§ **EXERCISE OBJECTIVE**
Output all of the data exactly, keeping any images out of the copy.

§ **MATERIAL PROVIDED**
· · · ·
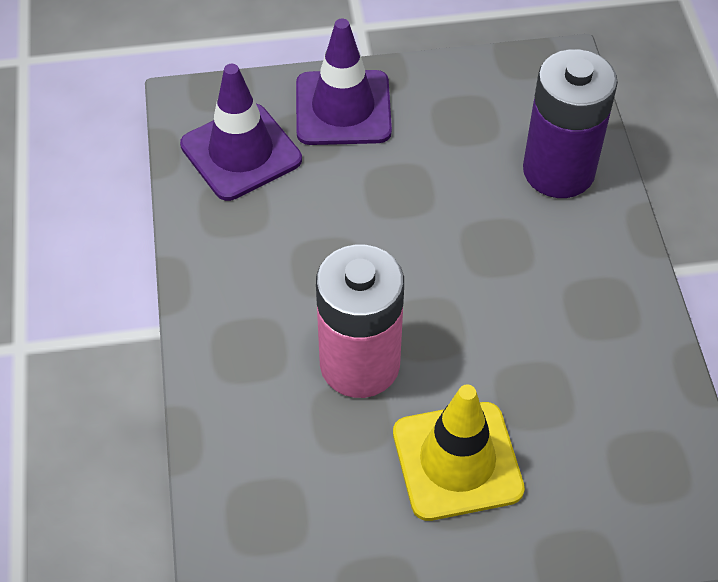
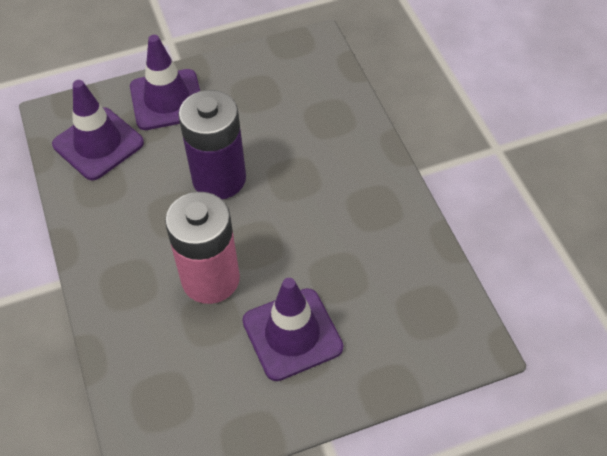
camera: 10 degrees left, 0 degrees up
(457, 461) = (292, 334): yellow traffic cone -> purple traffic cone
(558, 171) = (327, 118): purple battery -> purple battery (219, 179)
· · · ·
§ **RESULT OF THIS EXERCISE**
camera: 10 degrees left, 0 degrees up
(457, 461) = (292, 334): yellow traffic cone -> purple traffic cone
(558, 171) = (327, 118): purple battery -> purple battery (219, 179)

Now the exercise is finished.